» Material shown:
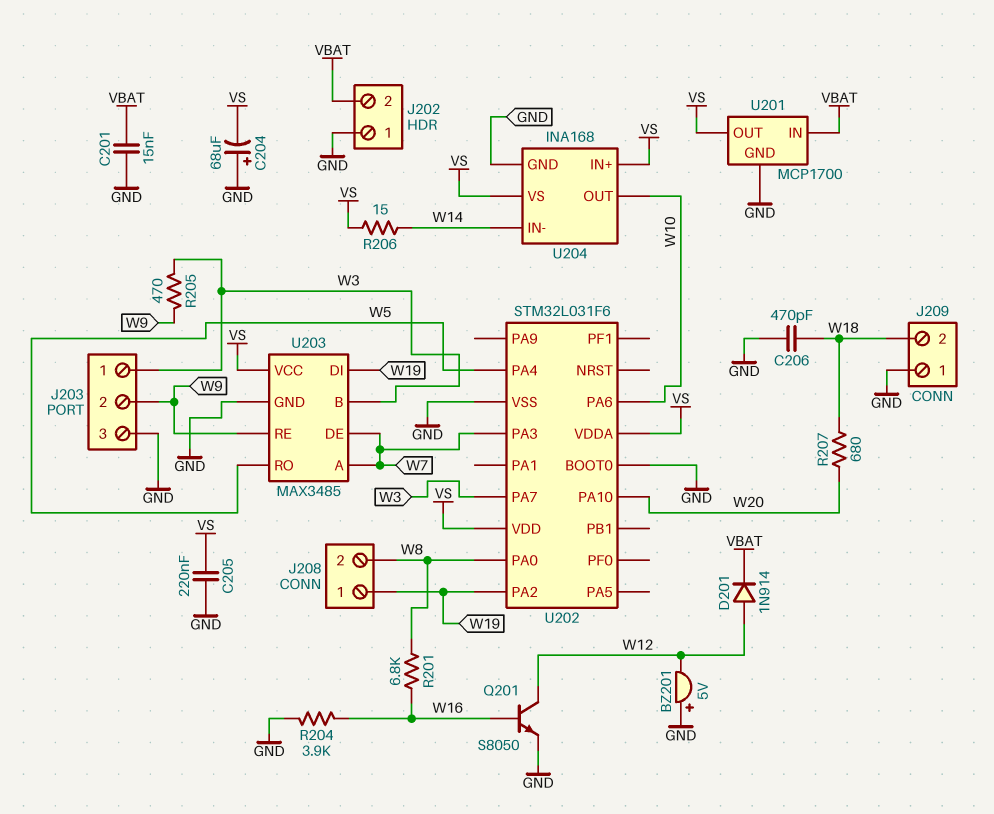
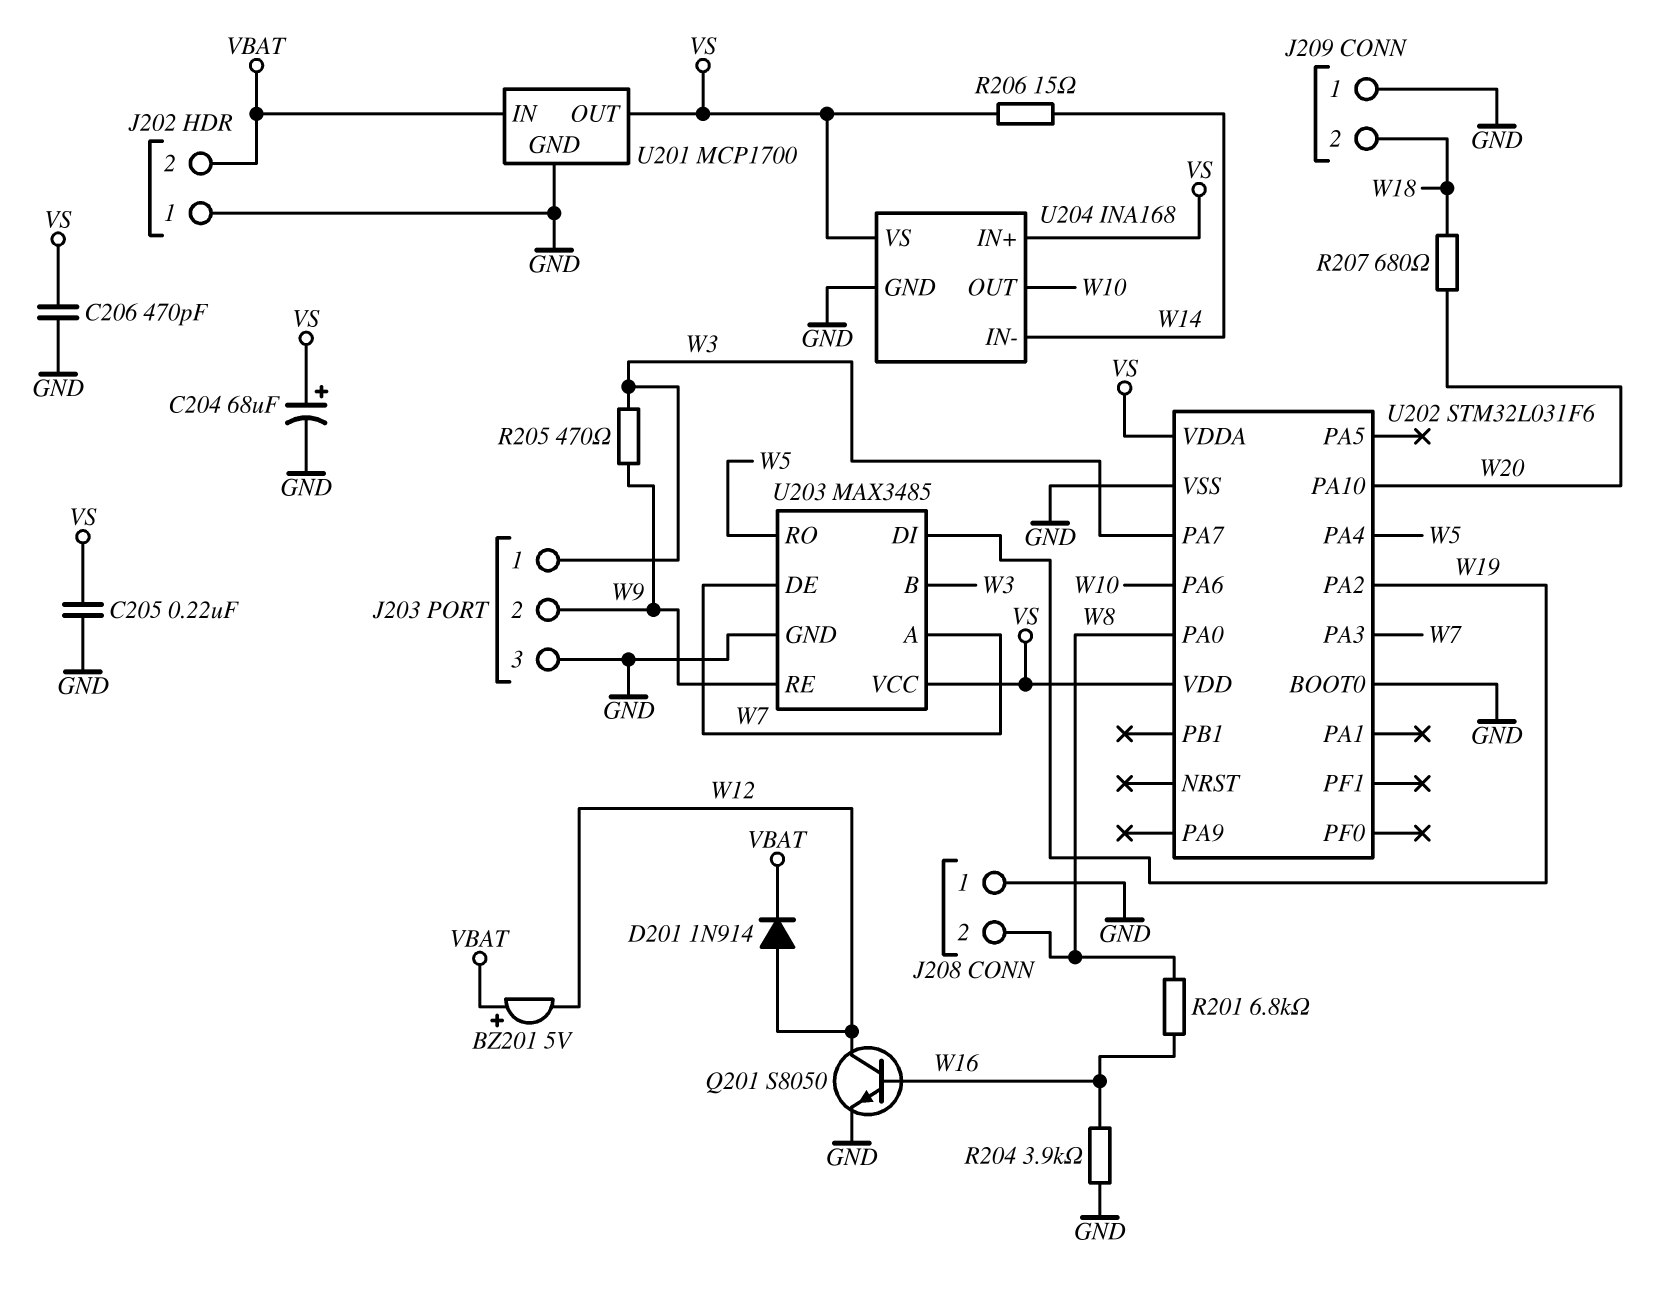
BZ201: buzzer 5V (plus GND, minus W12) -> buzzer 5V (plus VBAT, minus W12)
C201: 15nF (GND, VBAT) -> none
C204: 68uF (plus GND, minus VS) -> 68uF (plus VS, minus GND)
C206: 470pF (GND, W18) -> 470pF (GND, VS)
J208 pin 1: W19 -> GND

» Task details:
Lines above that contain the string "VBAT" make up the answer.

» Written response:
BZ201: buzzer 5V (plus GND, minus W12) -> buzzer 5V (plus VBAT, minus W12)
C201: 15nF (GND, VBAT) -> none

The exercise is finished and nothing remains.